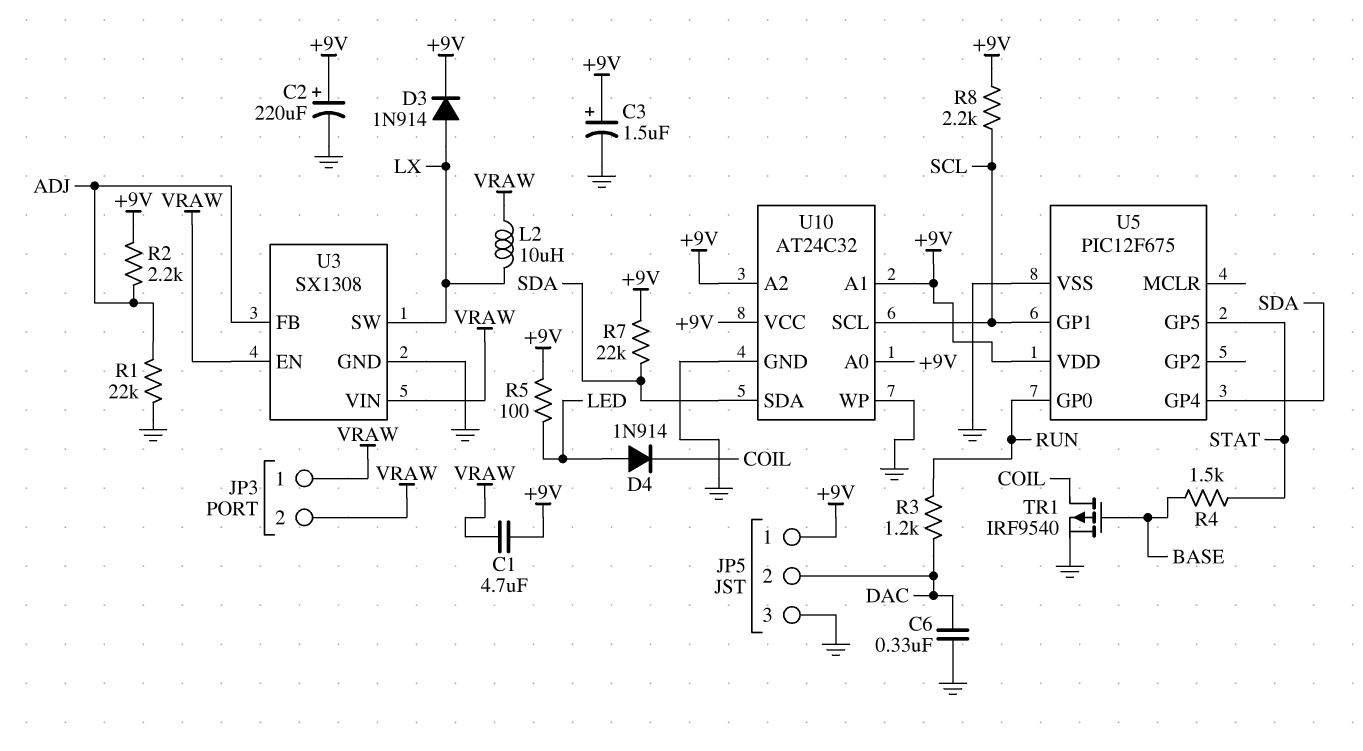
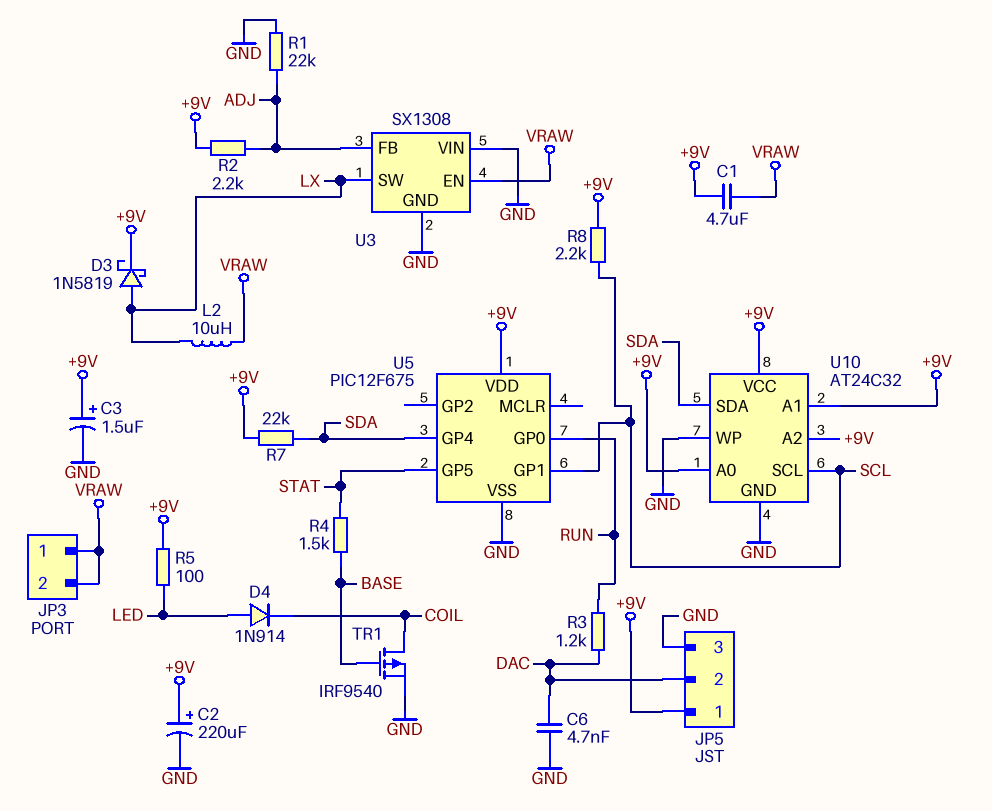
C6: 330nF (DAC, GND) -> 4.7nF (DAC, GND)
D3: diode 1N914 (A LX, K +9V) -> schottky 1N5819 (A LX, K +9V)
U3 pin VIN: VRAW -> GND

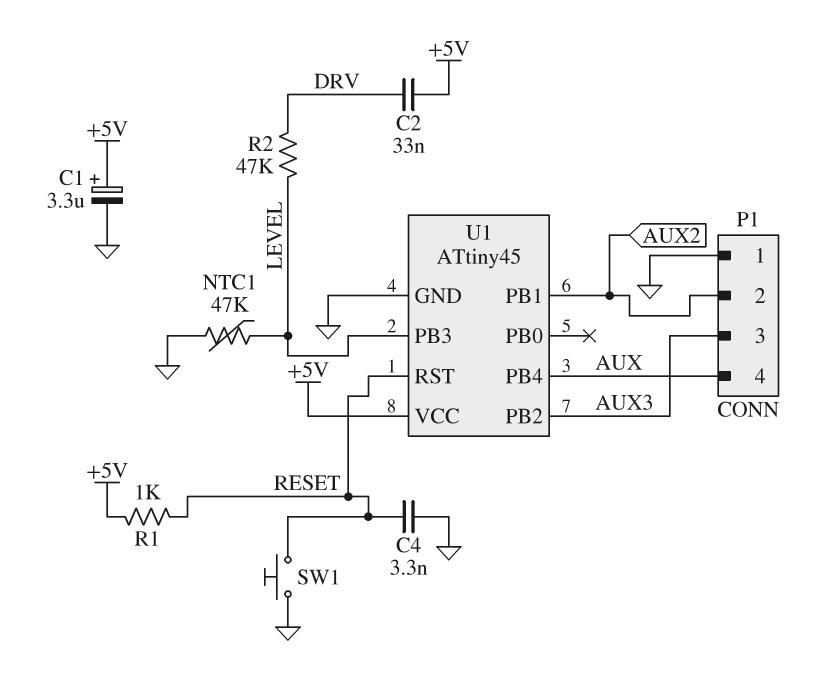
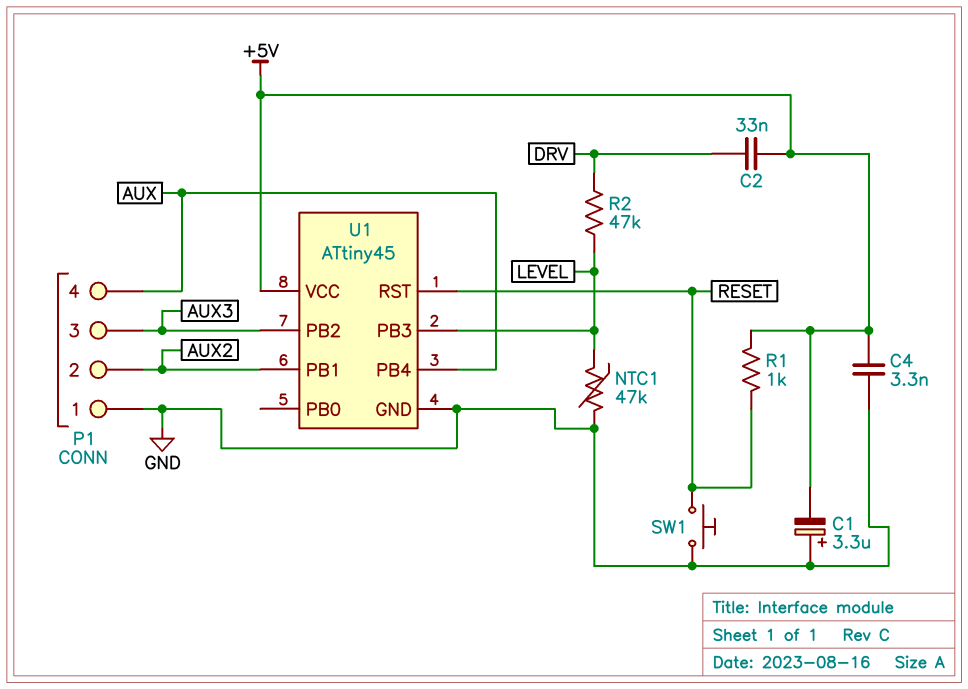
C1: 3.3uF (plus +5V, minus GND) -> 3.3uF (plus GND, minus +5V)
C4: 3.3nF (GND, RESET) -> 3.3nF (+5V, GND)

**WORK TO BE COMPLETED:**
Drop the pictures and reproduce the rest of the entries above exactly.

**RESULT:**
C6: 330nF (DAC, GND) -> 4.7nF (DAC, GND)
D3: diode 1N914 (A LX, K +9V) -> schottky 1N5819 (A LX, K +9V)
U3 pin VIN: VRAW -> GND

C1: 3.3uF (plus +5V, minus GND) -> 3.3uF (plus GND, minus +5V)
C4: 3.3nF (GND, RESET) -> 3.3nF (+5V, GND)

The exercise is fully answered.